▶ _Records provided_

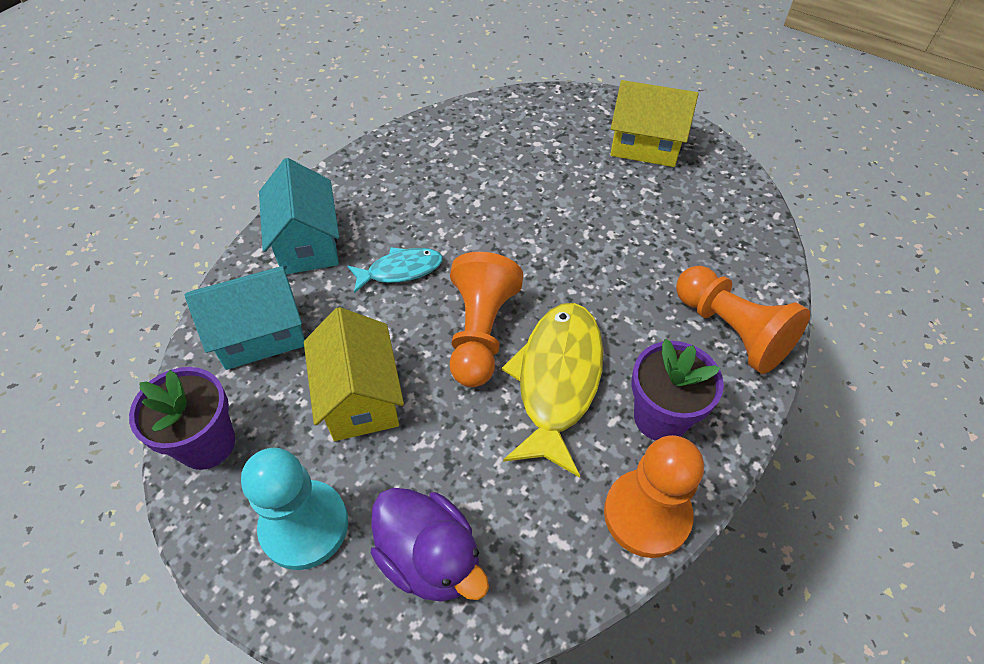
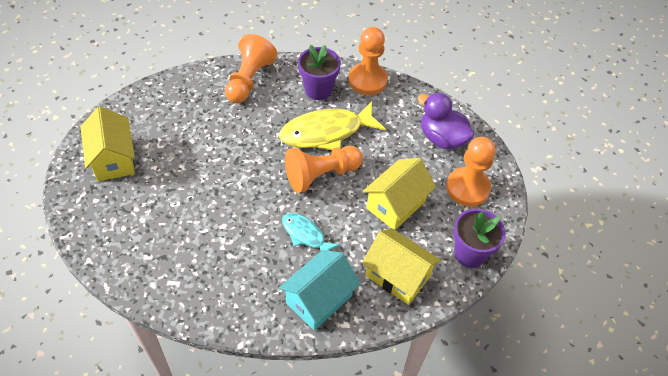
camera: 125 degrees left, 0 degrees up
(261, 334) = (397, 276): turquoise house -> yellow house
(304, 525) = (467, 188): turquoise pawn -> orange pawn
(430, 558) = (442, 138): purple duck -> purple duck turned 60 degrees counterclockwise

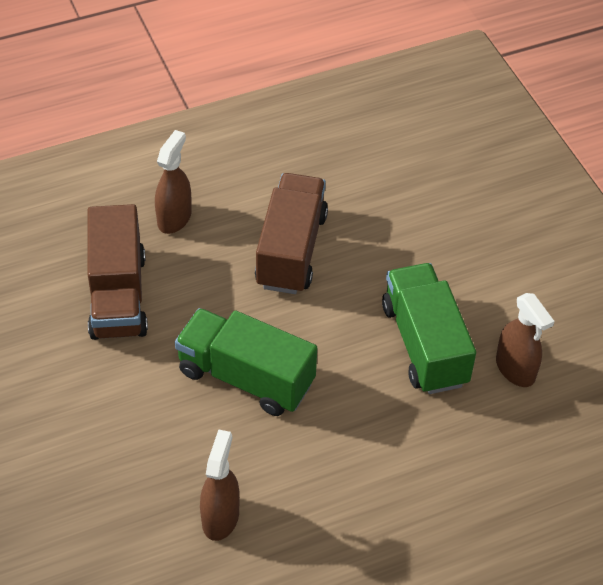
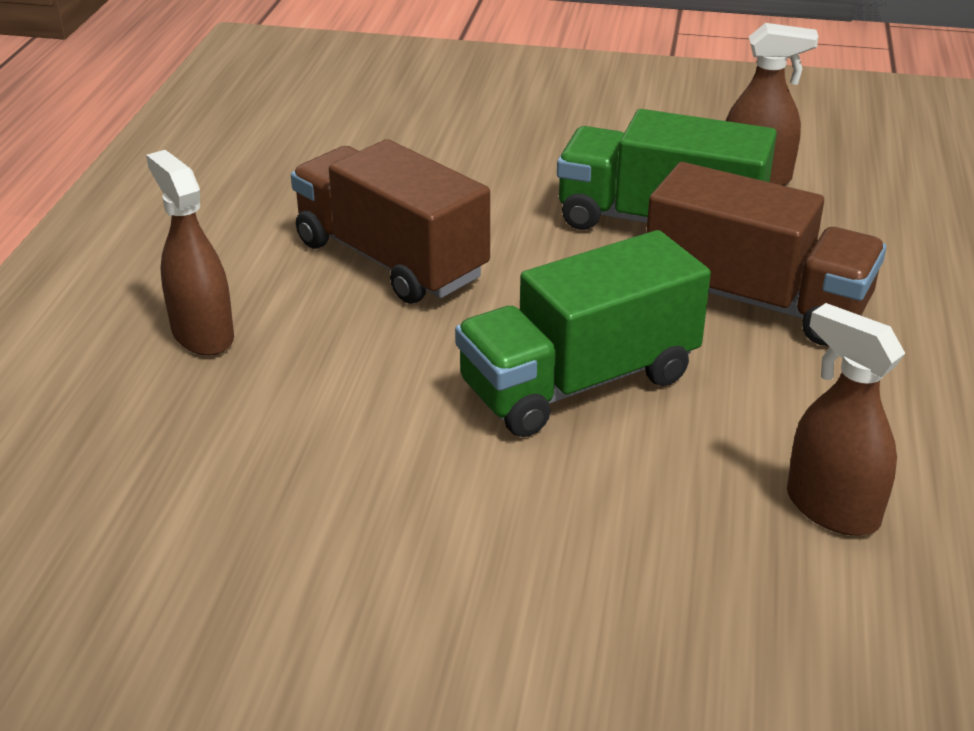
camera: 55 degrees left, 15 degrees down
(118, 295) = (284, 449): brown truck -> brown truck (755, 301)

▶ _Try it_
Give back the lines from the one containing "(304, 525) = (467, 188): turquoise" through the last line of the records above exactly as they appear, both included, and no pictures.

▶ _Answer for this exercise_
(304, 525) = (467, 188): turquoise pawn -> orange pawn
(430, 558) = (442, 138): purple duck -> purple duck turned 60 degrees counterclockwise

camera: 55 degrees left, 15 degrees down
(118, 295) = (284, 449): brown truck -> brown truck (755, 301)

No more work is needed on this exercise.